*THE PROBLEM:* Starting at the line that has "D2: zener (A" and stopping after the line that has "R7: 3k (NET14, NET30) -> 3k (GND, NET14)", reproduce the listing below exactly; omit everything else.

*INPUT DATA:*

--- START ---

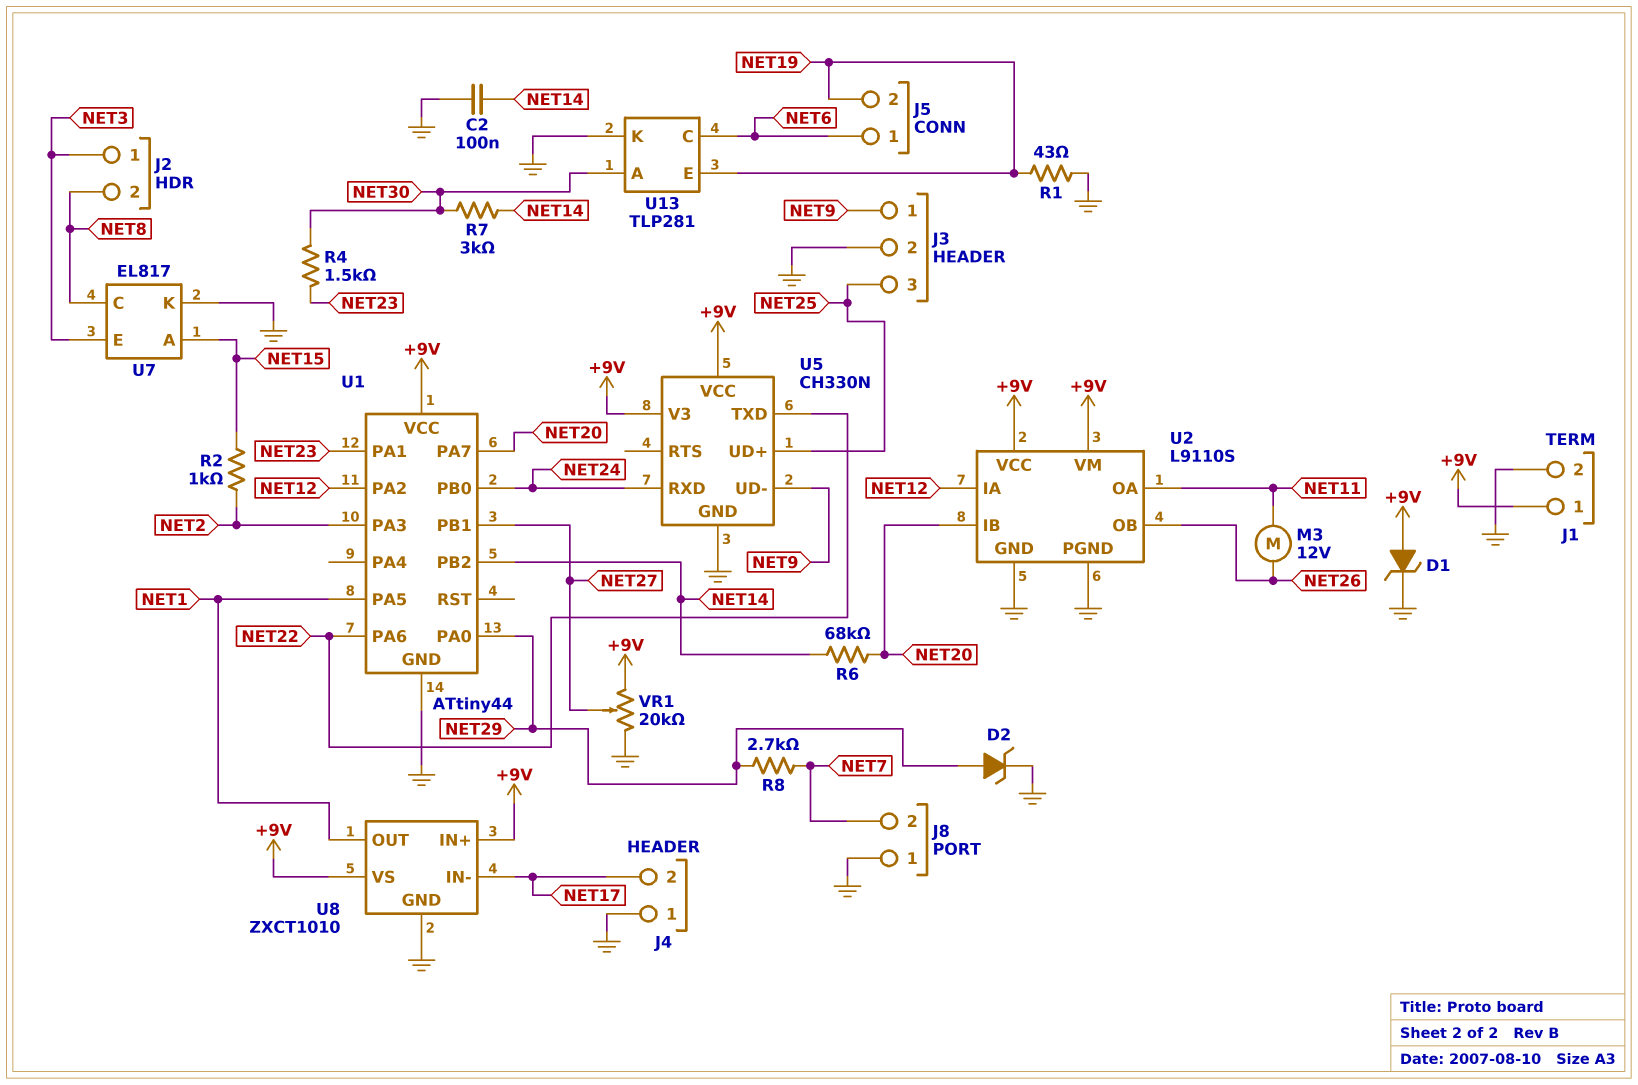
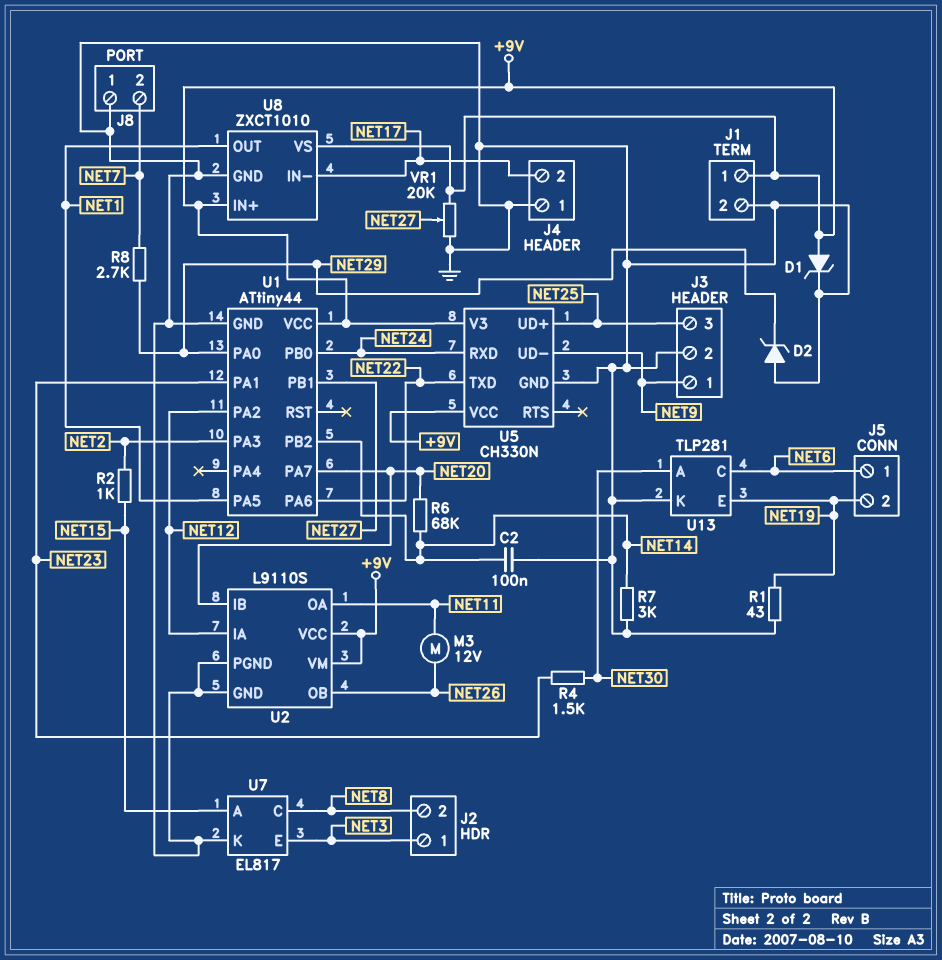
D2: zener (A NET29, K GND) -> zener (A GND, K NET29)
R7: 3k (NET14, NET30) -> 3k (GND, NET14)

--- END ---
--- START ---

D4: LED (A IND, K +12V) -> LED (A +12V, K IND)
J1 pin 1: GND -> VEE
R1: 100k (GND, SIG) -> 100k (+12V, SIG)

--- END ---

*RESPONSE:*
D2: zener (A NET29, K GND) -> zener (A GND, K NET29)
R7: 3k (NET14, NET30) -> 3k (GND, NET14)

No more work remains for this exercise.